_Исходные данные_
"""
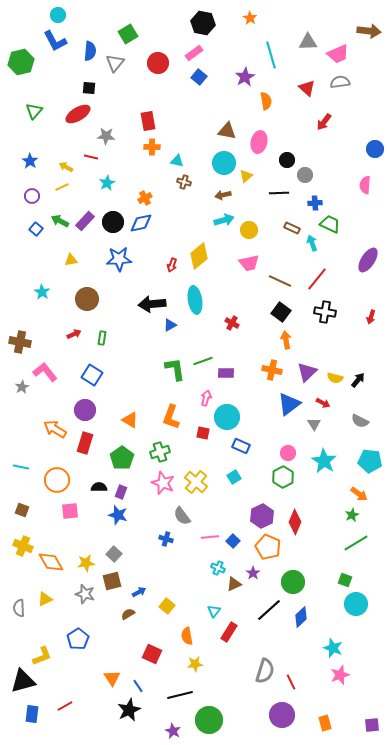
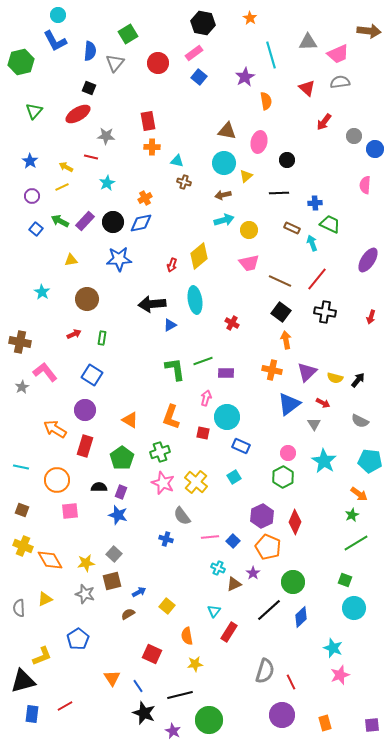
black square at (89, 88): rotated 16 degrees clockwise
gray circle at (305, 175): moved 49 px right, 39 px up
red rectangle at (85, 443): moved 3 px down
orange diamond at (51, 562): moved 1 px left, 2 px up
cyan circle at (356, 604): moved 2 px left, 4 px down
black star at (129, 710): moved 15 px right, 3 px down; rotated 25 degrees counterclockwise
"""
_Цель упражнения_
Воспроизведите дословно все приведённые выше записи, не включая в ответ изображения.

_Результат_
black square at (89, 88): rotated 16 degrees clockwise
gray circle at (305, 175): moved 49 px right, 39 px up
red rectangle at (85, 443): moved 3 px down
orange diamond at (51, 562): moved 1 px left, 2 px up
cyan circle at (356, 604): moved 2 px left, 4 px down
black star at (129, 710): moved 15 px right, 3 px down; rotated 25 degrees counterclockwise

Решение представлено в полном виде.